Provided entries:
+-------+

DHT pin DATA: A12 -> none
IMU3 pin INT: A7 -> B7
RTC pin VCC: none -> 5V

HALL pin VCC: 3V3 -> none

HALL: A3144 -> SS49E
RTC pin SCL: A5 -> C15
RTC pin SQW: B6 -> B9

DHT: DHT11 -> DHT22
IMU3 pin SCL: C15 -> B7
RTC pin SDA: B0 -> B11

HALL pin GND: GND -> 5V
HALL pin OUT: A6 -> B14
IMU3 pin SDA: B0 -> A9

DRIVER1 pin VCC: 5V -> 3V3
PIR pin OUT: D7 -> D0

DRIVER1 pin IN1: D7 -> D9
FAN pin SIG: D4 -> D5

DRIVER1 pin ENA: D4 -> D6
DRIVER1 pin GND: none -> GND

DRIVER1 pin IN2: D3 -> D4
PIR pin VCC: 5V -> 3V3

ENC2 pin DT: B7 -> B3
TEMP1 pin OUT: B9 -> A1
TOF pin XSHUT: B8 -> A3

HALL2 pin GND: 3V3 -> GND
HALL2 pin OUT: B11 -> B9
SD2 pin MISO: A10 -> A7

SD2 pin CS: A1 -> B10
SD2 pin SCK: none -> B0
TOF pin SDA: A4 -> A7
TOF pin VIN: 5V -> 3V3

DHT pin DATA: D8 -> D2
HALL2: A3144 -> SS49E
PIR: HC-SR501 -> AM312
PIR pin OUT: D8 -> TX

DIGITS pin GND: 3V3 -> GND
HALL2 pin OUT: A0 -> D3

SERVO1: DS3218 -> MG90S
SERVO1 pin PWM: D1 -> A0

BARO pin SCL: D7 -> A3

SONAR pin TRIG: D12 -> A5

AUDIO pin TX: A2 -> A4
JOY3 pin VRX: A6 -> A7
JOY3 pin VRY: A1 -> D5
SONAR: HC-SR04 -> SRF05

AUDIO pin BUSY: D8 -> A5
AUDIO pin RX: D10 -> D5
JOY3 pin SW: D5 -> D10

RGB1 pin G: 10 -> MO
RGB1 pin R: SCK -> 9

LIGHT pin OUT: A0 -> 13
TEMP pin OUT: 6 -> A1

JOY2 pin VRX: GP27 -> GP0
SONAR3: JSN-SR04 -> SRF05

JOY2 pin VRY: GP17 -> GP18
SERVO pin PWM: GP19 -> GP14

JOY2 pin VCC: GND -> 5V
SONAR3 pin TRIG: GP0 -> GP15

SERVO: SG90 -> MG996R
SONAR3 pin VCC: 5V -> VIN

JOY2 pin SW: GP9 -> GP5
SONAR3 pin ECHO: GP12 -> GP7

+-------+

Within the material above, transcribe exactly the lines that run from the line holding "BARO pin SCL: D7 -> A3" through the line holding "SONAR3: JSN-SR04 -> SRF05".

BARO pin SCL: D7 -> A3

SONAR pin TRIG: D12 -> A5

AUDIO pin TX: A2 -> A4
JOY3 pin VRX: A6 -> A7
JOY3 pin VRY: A1 -> D5
SONAR: HC-SR04 -> SRF05

AUDIO pin BUSY: D8 -> A5
AUDIO pin RX: D10 -> D5
JOY3 pin SW: D5 -> D10

RGB1 pin G: 10 -> MO
RGB1 pin R: SCK -> 9

LIGHT pin OUT: A0 -> 13
TEMP pin OUT: 6 -> A1

JOY2 pin VRX: GP27 -> GP0
SONAR3: JSN-SR04 -> SRF05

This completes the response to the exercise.